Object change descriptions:
--*--
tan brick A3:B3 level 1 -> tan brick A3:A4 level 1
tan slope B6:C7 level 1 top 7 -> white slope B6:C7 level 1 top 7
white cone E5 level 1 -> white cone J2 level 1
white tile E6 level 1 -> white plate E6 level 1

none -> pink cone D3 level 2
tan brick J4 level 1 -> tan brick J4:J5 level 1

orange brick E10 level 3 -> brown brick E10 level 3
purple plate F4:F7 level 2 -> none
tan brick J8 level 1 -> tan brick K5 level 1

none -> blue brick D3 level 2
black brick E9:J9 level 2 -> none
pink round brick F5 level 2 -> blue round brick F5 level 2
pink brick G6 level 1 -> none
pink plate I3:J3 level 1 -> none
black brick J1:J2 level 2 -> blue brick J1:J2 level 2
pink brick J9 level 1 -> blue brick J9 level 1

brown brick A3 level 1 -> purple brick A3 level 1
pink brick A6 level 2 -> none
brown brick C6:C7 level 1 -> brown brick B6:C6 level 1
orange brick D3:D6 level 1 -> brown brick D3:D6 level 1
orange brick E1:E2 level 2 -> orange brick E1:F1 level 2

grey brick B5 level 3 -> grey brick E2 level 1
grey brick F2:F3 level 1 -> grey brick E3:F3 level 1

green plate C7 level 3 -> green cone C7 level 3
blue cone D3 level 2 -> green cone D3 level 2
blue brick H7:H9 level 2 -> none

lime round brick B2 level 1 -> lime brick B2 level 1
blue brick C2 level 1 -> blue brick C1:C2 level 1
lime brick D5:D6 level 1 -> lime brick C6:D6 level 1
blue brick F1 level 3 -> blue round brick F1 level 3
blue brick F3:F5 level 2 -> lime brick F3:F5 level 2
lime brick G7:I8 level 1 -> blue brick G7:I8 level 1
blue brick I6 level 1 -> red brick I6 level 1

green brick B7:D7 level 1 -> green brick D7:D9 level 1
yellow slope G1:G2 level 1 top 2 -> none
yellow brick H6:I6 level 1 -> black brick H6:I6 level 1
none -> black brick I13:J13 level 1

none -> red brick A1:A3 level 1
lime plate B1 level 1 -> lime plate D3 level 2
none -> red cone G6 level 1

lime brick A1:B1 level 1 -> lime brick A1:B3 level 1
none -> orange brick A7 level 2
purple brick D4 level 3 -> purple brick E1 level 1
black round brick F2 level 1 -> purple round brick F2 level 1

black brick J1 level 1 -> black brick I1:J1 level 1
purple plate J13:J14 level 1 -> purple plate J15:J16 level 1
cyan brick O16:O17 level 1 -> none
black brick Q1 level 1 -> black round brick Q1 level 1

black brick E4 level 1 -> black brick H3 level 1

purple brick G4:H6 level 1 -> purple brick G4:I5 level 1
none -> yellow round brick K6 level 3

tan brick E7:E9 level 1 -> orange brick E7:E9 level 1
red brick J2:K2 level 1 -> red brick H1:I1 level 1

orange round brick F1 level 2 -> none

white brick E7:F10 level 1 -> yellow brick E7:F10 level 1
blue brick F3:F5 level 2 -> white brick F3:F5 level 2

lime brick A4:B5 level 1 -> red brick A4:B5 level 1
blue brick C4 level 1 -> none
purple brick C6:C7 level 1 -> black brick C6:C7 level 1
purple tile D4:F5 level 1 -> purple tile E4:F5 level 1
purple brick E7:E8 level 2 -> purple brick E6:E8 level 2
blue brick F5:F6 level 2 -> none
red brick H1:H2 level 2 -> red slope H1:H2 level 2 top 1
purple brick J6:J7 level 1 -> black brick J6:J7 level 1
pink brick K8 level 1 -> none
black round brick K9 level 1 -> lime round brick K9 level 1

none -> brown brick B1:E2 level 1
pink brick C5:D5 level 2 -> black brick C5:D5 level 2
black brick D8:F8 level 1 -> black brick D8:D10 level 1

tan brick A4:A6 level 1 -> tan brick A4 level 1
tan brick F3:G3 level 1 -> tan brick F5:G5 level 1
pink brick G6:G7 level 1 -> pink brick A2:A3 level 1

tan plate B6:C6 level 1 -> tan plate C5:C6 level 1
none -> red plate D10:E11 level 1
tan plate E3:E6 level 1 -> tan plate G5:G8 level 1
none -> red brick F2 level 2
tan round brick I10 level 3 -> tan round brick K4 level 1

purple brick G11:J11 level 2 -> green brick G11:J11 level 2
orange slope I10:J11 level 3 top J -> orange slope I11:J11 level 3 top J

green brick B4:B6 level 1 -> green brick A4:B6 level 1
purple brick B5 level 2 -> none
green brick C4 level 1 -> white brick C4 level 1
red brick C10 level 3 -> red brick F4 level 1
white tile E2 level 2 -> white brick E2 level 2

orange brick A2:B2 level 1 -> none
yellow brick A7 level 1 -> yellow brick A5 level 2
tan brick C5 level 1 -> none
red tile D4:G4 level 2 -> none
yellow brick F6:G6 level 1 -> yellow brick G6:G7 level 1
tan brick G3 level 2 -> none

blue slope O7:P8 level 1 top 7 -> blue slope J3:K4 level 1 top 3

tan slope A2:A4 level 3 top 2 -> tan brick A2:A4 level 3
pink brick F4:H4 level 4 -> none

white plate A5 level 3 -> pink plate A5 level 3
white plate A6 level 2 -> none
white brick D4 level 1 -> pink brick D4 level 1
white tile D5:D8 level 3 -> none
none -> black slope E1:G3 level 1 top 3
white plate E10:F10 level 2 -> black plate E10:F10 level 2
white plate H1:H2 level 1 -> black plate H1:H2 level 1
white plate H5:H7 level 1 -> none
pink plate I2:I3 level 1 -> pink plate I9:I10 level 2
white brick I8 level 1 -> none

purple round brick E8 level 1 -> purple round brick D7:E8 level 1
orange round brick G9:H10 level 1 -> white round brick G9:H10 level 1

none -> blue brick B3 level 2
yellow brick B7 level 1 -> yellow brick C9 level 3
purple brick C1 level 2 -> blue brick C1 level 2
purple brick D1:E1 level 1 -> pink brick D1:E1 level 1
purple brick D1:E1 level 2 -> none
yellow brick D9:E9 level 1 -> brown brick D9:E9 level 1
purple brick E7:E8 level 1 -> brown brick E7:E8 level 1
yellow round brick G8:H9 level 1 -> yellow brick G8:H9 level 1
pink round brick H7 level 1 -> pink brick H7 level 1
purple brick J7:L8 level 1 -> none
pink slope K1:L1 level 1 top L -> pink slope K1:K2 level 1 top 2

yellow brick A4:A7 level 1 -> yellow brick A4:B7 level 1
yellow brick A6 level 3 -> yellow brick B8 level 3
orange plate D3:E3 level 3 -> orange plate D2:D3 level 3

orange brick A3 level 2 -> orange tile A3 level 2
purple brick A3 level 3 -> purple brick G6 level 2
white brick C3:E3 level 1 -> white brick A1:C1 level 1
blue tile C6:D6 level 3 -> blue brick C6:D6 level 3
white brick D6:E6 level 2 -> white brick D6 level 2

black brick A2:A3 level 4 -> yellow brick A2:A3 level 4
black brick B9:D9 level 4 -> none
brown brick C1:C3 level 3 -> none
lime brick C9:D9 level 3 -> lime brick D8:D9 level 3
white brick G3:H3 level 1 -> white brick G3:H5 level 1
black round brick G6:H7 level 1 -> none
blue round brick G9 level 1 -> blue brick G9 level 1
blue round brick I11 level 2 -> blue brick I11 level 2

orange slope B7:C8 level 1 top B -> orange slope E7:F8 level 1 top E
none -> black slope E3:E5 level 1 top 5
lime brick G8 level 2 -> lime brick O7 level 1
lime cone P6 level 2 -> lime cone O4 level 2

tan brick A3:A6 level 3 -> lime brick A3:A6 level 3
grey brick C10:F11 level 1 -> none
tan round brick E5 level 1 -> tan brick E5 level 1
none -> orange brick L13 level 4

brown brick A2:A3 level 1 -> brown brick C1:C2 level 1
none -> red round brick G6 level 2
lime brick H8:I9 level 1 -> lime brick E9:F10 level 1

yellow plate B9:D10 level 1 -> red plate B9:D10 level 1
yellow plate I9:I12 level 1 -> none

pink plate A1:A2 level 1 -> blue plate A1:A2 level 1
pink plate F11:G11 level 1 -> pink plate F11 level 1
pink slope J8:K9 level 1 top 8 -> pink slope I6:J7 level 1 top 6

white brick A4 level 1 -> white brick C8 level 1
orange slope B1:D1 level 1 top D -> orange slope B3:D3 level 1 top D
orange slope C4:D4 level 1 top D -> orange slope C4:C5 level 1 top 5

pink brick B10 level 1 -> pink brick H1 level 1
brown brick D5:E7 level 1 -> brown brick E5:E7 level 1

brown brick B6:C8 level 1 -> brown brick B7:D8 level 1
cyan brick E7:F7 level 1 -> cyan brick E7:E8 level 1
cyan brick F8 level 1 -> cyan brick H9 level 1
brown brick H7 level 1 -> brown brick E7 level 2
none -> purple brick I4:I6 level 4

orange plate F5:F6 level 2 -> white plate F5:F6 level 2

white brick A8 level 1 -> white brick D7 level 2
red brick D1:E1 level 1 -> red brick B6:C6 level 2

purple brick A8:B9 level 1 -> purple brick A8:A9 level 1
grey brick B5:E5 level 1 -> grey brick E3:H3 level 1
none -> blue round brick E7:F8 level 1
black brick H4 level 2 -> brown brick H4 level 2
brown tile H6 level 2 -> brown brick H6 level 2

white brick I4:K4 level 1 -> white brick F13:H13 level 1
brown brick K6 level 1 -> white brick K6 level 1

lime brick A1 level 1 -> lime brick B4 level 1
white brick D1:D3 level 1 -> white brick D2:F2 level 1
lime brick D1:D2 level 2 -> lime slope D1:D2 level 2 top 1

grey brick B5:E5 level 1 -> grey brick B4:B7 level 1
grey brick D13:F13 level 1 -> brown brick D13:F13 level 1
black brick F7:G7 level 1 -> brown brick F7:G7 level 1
--*--
Exercise objective —
What you return should be the lines from the beginning of the records through the one that contains "purple plate F4:F7 level 2 -> none", repeated exactly and with no additions.

Response below —
tan brick A3:B3 level 1 -> tan brick A3:A4 level 1
tan slope B6:C7 level 1 top 7 -> white slope B6:C7 level 1 top 7
white cone E5 level 1 -> white cone J2 level 1
white tile E6 level 1 -> white plate E6 level 1

none -> pink cone D3 level 2
tan brick J4 level 1 -> tan brick J4:J5 level 1

orange brick E10 level 3 -> brown brick E10 level 3
purple plate F4:F7 level 2 -> none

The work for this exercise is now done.